◆ Input data:
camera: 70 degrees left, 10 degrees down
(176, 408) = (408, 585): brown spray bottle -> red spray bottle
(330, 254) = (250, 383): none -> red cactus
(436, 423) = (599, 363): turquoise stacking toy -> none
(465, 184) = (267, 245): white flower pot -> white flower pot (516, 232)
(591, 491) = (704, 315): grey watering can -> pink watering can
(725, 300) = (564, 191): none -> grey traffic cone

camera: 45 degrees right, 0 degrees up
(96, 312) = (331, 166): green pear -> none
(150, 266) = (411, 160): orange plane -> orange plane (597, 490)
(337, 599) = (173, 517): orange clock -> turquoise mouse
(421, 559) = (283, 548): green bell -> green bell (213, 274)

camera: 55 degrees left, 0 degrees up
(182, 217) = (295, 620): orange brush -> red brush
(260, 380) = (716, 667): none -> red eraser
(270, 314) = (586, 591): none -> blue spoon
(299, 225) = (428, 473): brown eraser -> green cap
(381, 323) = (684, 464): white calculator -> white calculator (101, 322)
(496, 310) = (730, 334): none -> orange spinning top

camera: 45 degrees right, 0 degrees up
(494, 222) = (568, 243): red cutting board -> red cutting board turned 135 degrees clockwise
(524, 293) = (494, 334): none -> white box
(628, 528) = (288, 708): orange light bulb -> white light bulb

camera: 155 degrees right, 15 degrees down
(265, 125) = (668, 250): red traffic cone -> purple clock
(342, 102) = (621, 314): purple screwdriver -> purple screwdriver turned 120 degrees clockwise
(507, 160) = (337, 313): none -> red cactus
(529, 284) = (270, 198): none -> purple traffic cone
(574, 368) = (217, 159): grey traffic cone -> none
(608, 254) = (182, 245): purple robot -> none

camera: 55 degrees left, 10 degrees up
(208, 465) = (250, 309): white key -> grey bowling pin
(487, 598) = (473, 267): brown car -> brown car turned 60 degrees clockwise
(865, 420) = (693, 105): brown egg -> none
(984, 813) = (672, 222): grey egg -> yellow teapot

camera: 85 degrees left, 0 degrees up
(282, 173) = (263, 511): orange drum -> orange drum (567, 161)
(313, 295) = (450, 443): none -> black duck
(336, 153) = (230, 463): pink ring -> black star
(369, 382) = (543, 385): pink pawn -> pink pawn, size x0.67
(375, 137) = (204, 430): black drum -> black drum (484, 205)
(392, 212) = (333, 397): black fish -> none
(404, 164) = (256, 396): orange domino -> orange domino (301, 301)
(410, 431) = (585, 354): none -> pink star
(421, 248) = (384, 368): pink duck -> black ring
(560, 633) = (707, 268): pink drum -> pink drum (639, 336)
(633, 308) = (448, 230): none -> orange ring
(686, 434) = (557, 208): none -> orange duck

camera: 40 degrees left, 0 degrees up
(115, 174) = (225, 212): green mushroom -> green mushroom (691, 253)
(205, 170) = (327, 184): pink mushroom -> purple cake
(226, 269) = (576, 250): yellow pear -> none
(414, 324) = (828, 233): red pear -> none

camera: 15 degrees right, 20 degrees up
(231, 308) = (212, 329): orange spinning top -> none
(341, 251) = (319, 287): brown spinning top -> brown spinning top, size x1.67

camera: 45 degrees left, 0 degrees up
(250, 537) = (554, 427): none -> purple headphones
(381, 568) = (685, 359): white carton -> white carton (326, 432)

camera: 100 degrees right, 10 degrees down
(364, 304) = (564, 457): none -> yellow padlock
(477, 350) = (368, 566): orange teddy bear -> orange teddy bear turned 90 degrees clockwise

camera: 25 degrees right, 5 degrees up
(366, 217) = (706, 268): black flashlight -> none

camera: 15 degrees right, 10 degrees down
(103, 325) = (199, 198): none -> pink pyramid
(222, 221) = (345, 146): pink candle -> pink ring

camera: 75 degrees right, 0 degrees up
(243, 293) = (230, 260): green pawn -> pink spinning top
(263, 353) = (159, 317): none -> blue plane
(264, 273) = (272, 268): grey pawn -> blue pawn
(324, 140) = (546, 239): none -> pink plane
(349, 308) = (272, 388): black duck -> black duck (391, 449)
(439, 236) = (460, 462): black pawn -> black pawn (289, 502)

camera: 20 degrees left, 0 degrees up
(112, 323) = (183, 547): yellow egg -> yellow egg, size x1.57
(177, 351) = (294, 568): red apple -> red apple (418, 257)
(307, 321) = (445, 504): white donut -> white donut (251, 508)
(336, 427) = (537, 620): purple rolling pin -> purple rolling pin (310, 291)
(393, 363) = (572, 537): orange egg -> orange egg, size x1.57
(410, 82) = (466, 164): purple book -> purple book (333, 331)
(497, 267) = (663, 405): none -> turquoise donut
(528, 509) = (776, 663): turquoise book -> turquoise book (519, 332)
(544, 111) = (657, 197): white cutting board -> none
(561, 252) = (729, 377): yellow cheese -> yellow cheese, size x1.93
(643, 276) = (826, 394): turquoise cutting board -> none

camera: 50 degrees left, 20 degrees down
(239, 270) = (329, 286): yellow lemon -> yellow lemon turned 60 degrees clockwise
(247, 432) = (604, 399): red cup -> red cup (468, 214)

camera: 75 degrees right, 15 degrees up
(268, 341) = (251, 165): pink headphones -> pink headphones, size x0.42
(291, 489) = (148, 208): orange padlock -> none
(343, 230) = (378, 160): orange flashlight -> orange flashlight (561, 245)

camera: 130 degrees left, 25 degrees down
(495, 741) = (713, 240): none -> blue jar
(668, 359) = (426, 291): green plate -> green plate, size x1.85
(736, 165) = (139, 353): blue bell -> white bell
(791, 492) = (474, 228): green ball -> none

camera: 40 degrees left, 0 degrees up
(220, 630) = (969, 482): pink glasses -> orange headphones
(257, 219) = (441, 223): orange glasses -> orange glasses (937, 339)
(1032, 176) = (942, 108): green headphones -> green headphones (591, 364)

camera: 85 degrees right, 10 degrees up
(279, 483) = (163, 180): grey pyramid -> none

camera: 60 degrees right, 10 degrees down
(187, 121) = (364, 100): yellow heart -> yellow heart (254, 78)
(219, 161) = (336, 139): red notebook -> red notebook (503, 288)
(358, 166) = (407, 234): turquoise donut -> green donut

◆ Work task: There is a run of lines above from the one with "camera: 130 degrees left, 25 degrees down" to the one with "(257, 219) = (441, 223): orange"; print exactly that run, both ends included, and nothing else.

◆ Solution to this exercise:
camera: 130 degrees left, 25 degrees down
(495, 741) = (713, 240): none -> blue jar
(668, 359) = (426, 291): green plate -> green plate, size x1.85
(736, 165) = (139, 353): blue bell -> white bell
(791, 492) = (474, 228): green ball -> none

camera: 40 degrees left, 0 degrees up
(220, 630) = (969, 482): pink glasses -> orange headphones
(257, 219) = (441, 223): orange glasses -> orange glasses (937, 339)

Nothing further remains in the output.